= Beginning of Section =

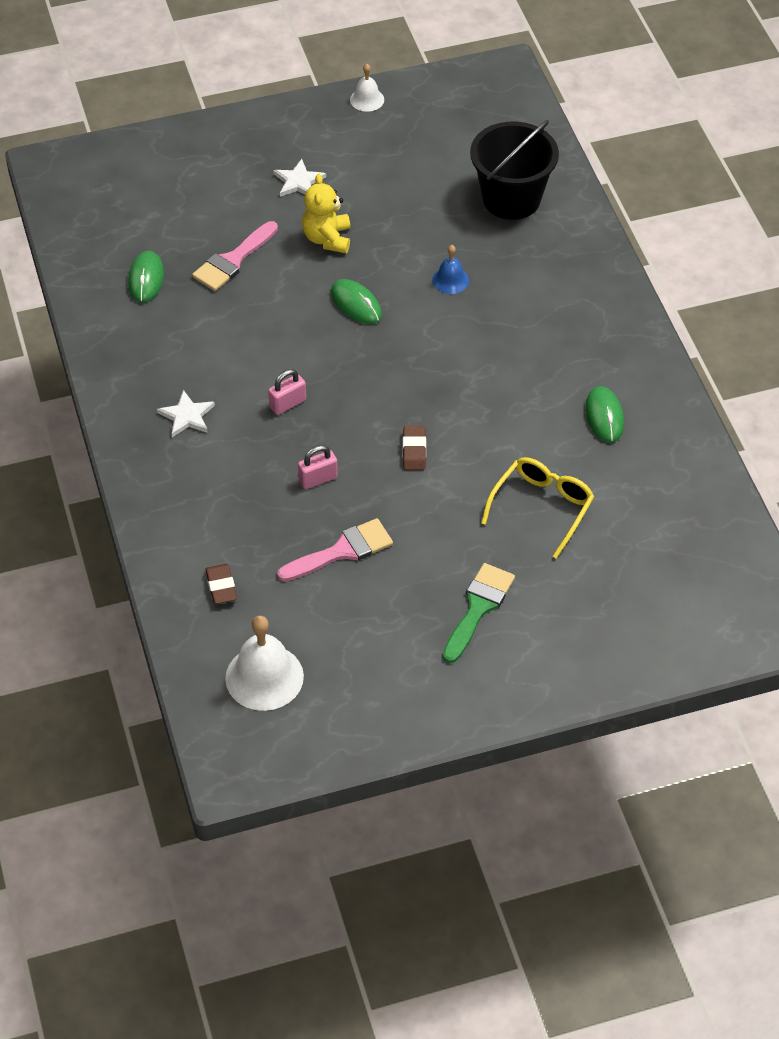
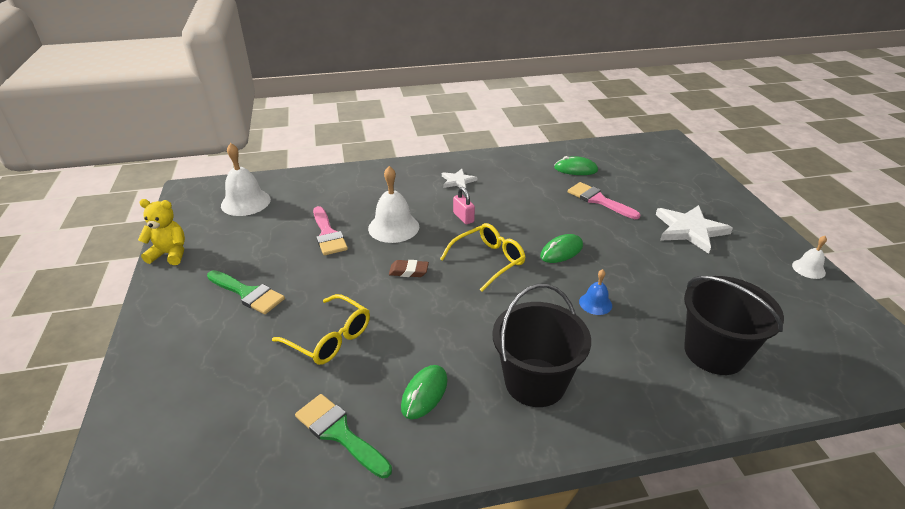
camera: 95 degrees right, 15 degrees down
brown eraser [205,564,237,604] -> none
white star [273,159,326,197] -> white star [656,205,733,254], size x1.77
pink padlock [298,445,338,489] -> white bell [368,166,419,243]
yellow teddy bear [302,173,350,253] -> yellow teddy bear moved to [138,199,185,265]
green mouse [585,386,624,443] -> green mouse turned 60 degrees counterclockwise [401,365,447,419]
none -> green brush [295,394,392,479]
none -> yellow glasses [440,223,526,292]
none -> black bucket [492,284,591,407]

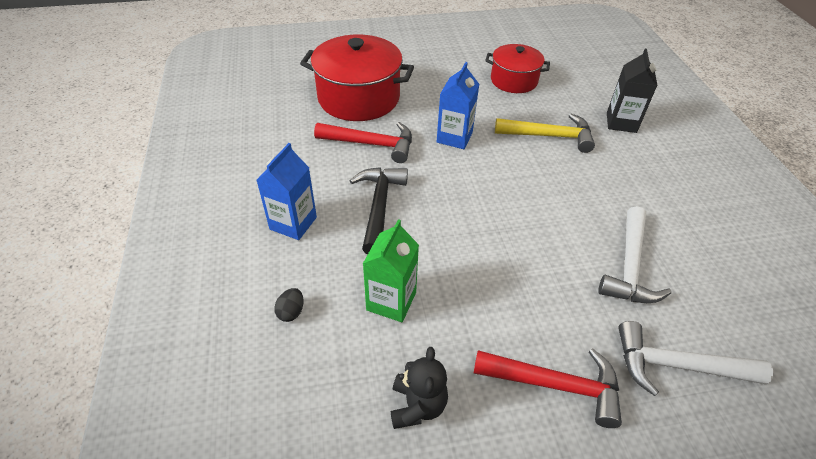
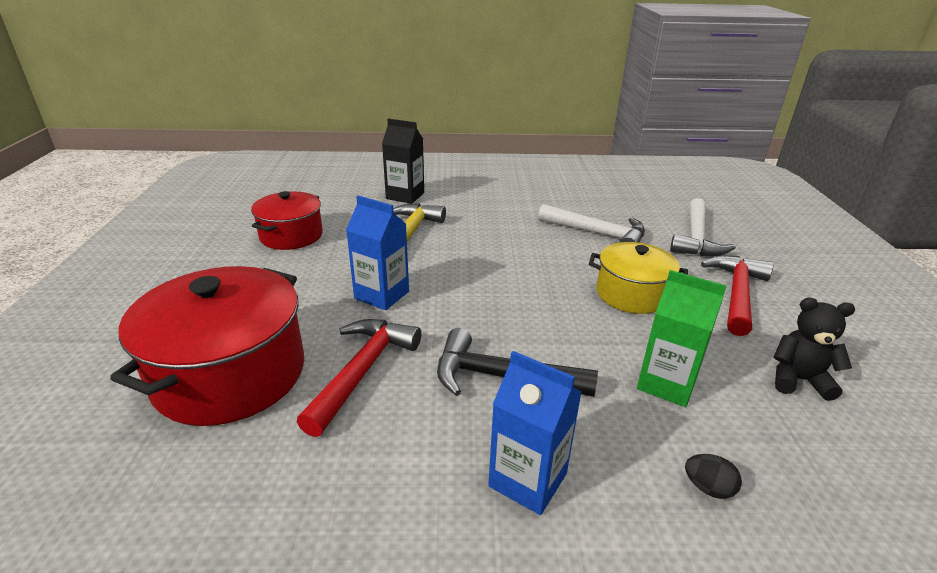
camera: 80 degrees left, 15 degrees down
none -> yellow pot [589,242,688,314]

= End of Section =

## About this task:
Your answer must be an exact copy of the entries above, with no pictures in it.

## Task solution:
camera: 95 degrees right, 15 degrees down
brown eraser [205,564,237,604] -> none
white star [273,159,326,197] -> white star [656,205,733,254], size x1.77
pink padlock [298,445,338,489] -> white bell [368,166,419,243]
yellow teddy bear [302,173,350,253] -> yellow teddy bear moved to [138,199,185,265]
green mouse [585,386,624,443] -> green mouse turned 60 degrees counterclockwise [401,365,447,419]
none -> green brush [295,394,392,479]
none -> yellow glasses [440,223,526,292]
none -> black bucket [492,284,591,407]

camera: 80 degrees left, 15 degrees down
none -> yellow pot [589,242,688,314]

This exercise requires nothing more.